• [THE PROBLEM]:
Apart from the pictures, every entry must be retyped exactly.

-------- INFORMATION GIVEN --------

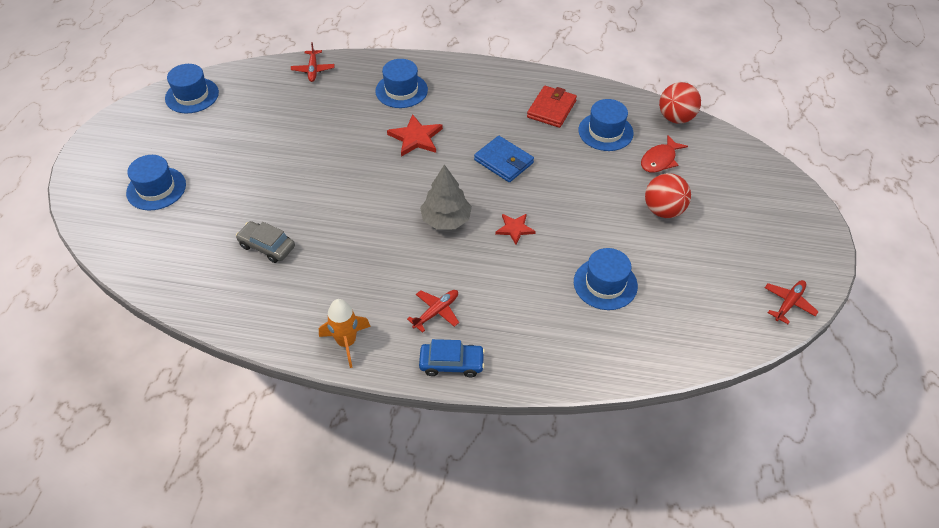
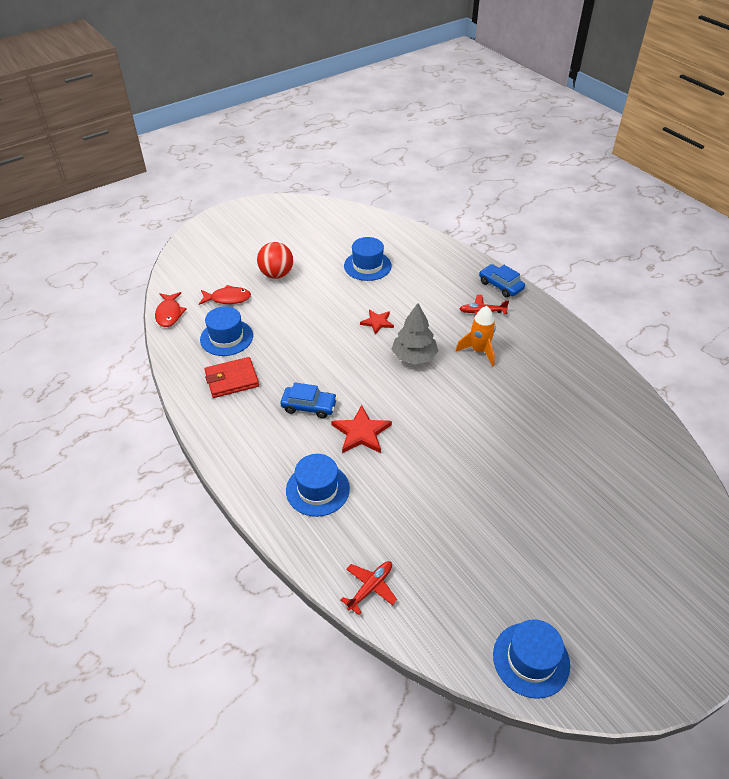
camera: 135 degrees left, 5 degrees down
(156, 188) = (635, 550): blue hat -> none
(267, 246) = (564, 425): grey car -> none
(346, 342) = (554, 331): orange rocket -> orange rocket (479, 351)
(474, 129) = (309, 406): none -> blue car
(503, 161) = (323, 367): blue wallet -> none
(676, 118) = (169, 314): red ball -> red fish
(788, 303) = (293, 206): red plane -> none

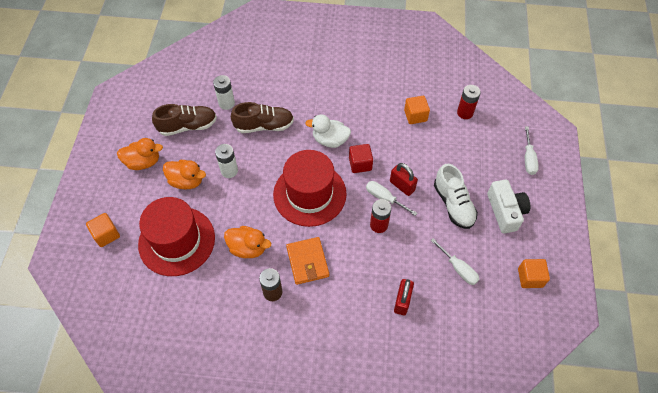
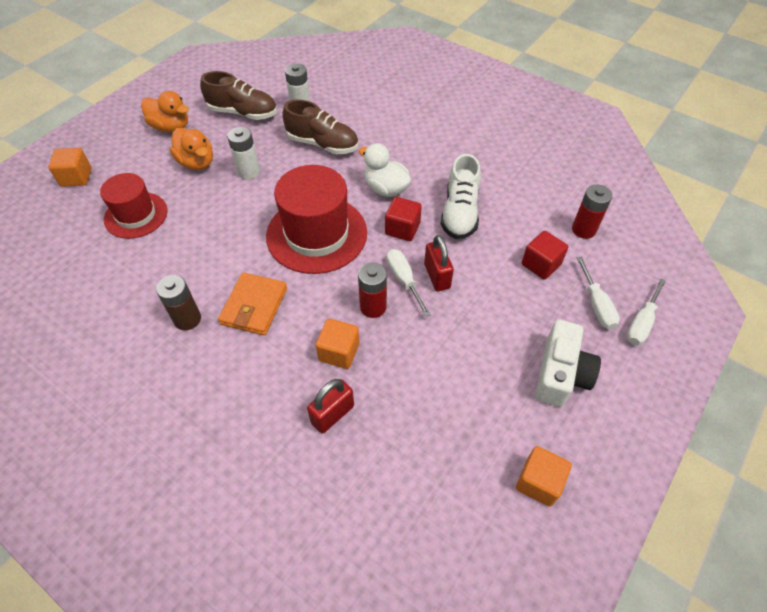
camera: 30 degrees right, 5 degrees down
(177, 241) = (136, 215): red hat -> red hat, size x0.63
(248, 248) = (201, 258): orange duck -> none
(415, 116) = (513, 206): orange cube -> orange cube (339, 352)
(453, 204) = (490, 329): white shoe -> white shoe (460, 213)
(455, 148) = (541, 264): none -> red cube
(458, 268) = (439, 413): white screwdriver -> white screwdriver (596, 305)

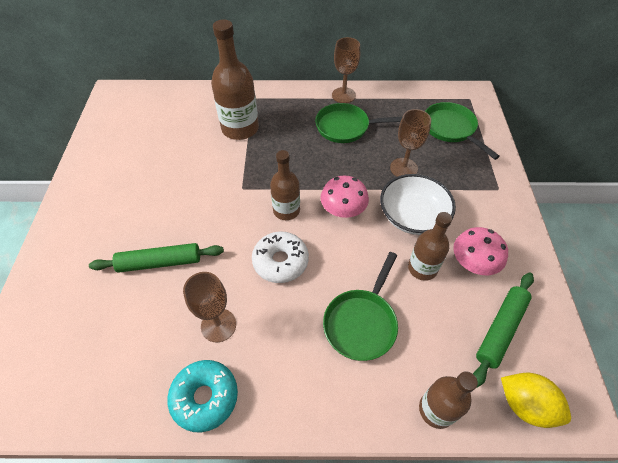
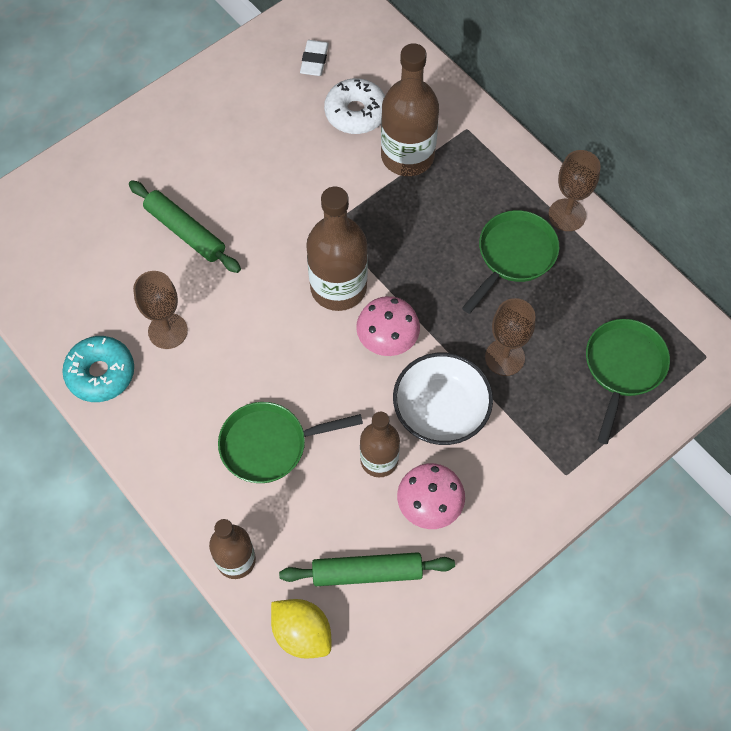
camera: 50 degrees right, 10 degrees up
(135, 127) = (314, 60): none -> white eraser
(280, 261) = (274, 329): white donut -> white donut (356, 113)
(286, 210) = (338, 287): brown bottle -> brown bottle, size x1.60
(346, 127) = (514, 256): green pan -> green pan turned 75 degrees clockwise
(525, 405) = (302, 633): yellow lemon -> yellow lemon turned 45 degrees counterclockwise

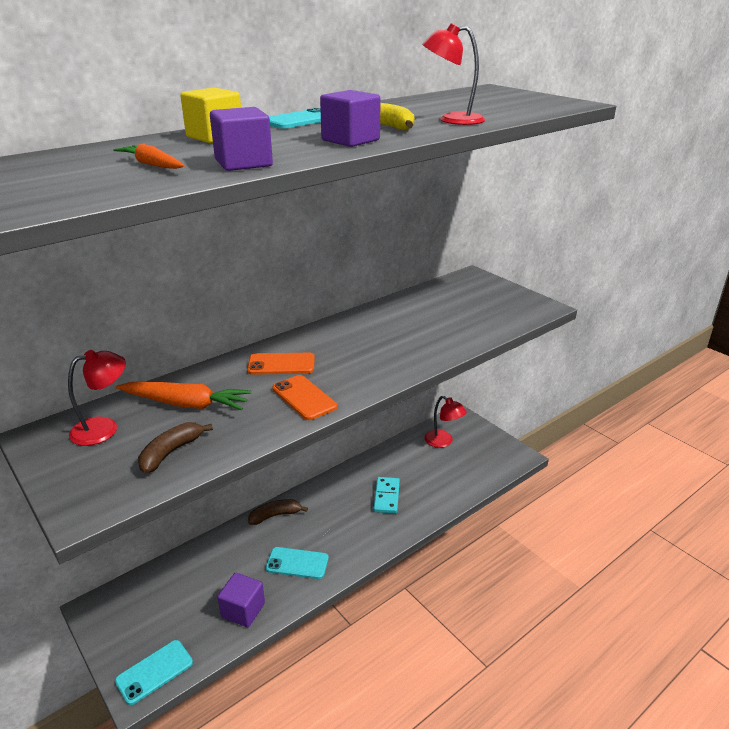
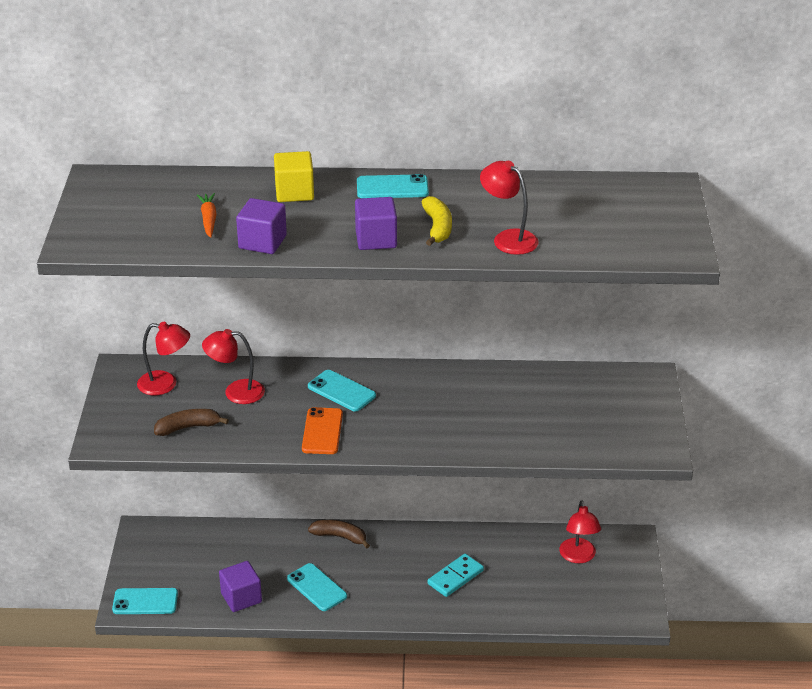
camera: 40 degrees right, 5 degrees up
(186, 404) = (235, 392): orange carrot -> red lamp
(281, 364) = (341, 391): orange phone -> turquoise phone

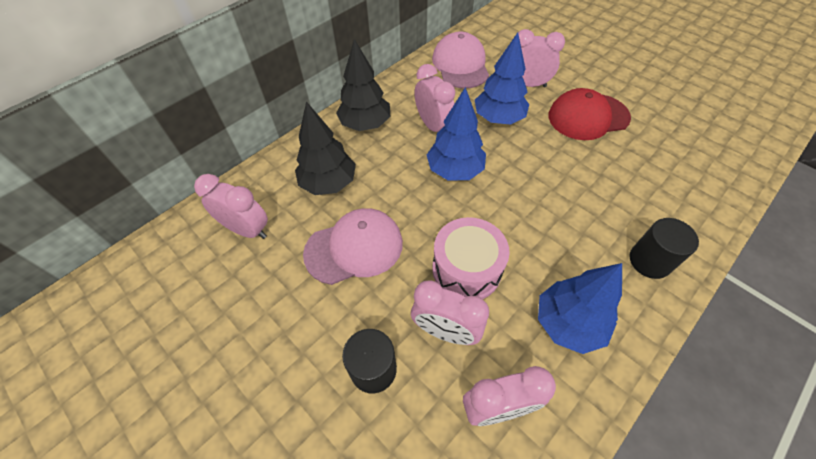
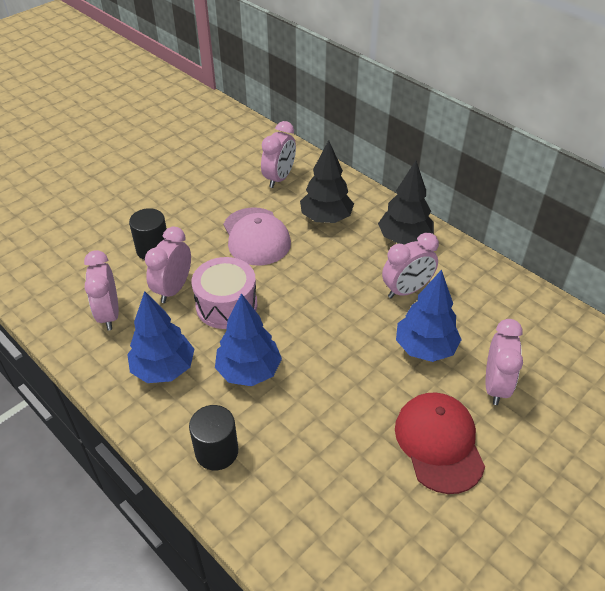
camera: 90 degrees right, 10 degrees down
(455, 170) = (342, 304): blue tree -> blue tree (249, 371)
(460, 65) = (522, 320): pink cap -> none

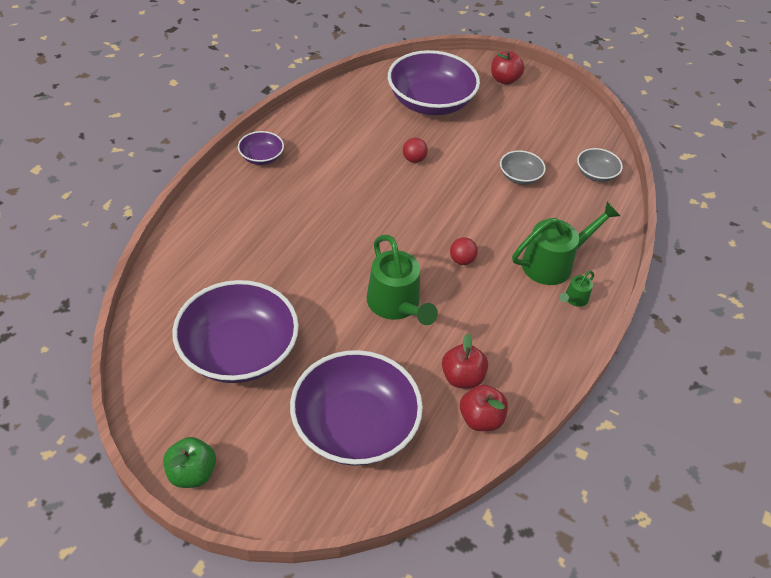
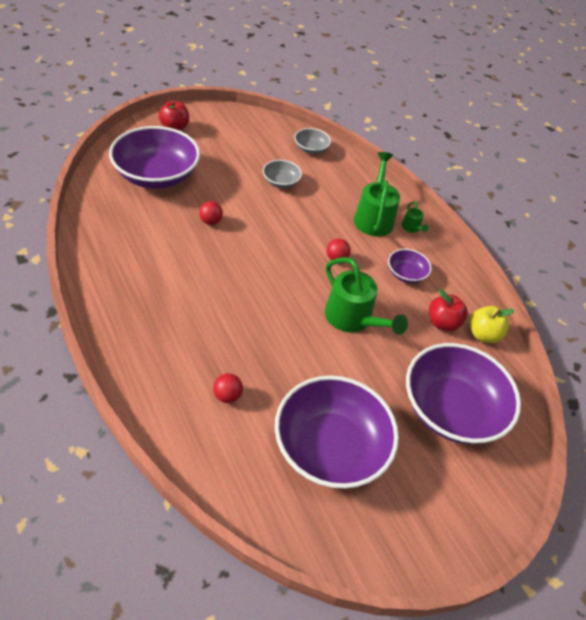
camera: 60 degrees left, 0 degrees up
(192, 473) = (439, 549): green apple -> none
(237, 262) = (227, 396): none -> red ball
(261, 157) = (112, 309): purple bowl -> purple bowl (406, 274)
(396, 305) = (353, 319): green watering can -> green watering can turned 45 degrees clockwise
(481, 419) = (483, 334): red apple -> yellow apple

--------

• [SOLUTION FOR THIS EXERCISE]:
camera: 135 degrees left, 5 degrees down
(156, 188) = (635, 550): blue hat -> none
(267, 246) = (564, 425): grey car -> none
(346, 342) = (554, 331): orange rocket -> orange rocket (479, 351)
(474, 129) = (309, 406): none -> blue car
(503, 161) = (323, 367): blue wallet -> none
(676, 118) = (169, 314): red ball -> red fish
(788, 303) = (293, 206): red plane -> none

camera: 30 degrees right, 5 degrees down
(177, 241) = (136, 215): red hat -> red hat, size x0.63
(248, 248) = (201, 258): orange duck -> none
(415, 116) = (513, 206): orange cube -> orange cube (339, 352)
(453, 204) = (490, 329): white shoe -> white shoe (460, 213)
(455, 148) = (541, 264): none -> red cube
(458, 268) = (439, 413): white screwdriver -> white screwdriver (596, 305)

camera: 50 degrees right, 10 degrees up
(135, 127) = (314, 60): none -> white eraser
(280, 261) = (274, 329): white donut -> white donut (356, 113)
(286, 210) = (338, 287): brown bottle -> brown bottle, size x1.60
(346, 127) = (514, 256): green pan -> green pan turned 75 degrees clockwise
(525, 405) = (302, 633): yellow lemon -> yellow lemon turned 45 degrees counterclockwise

camera: 40 degrees right, 5 degrees up
(186, 404) = (235, 392): orange carrot -> red lamp
(281, 364) = (341, 391): orange phone -> turquoise phone

camera: 90 degrees right, 10 degrees down
(455, 170) = (342, 304): blue tree -> blue tree (249, 371)
(460, 65) = (522, 320): pink cap -> none

camera: 60 degrees left, 0 degrees up
(192, 473) = (439, 549): green apple -> none
(237, 262) = (227, 396): none -> red ball
(261, 157) = (112, 309): purple bowl -> purple bowl (406, 274)
(396, 305) = (353, 319): green watering can -> green watering can turned 45 degrees clockwise
(481, 419) = (483, 334): red apple -> yellow apple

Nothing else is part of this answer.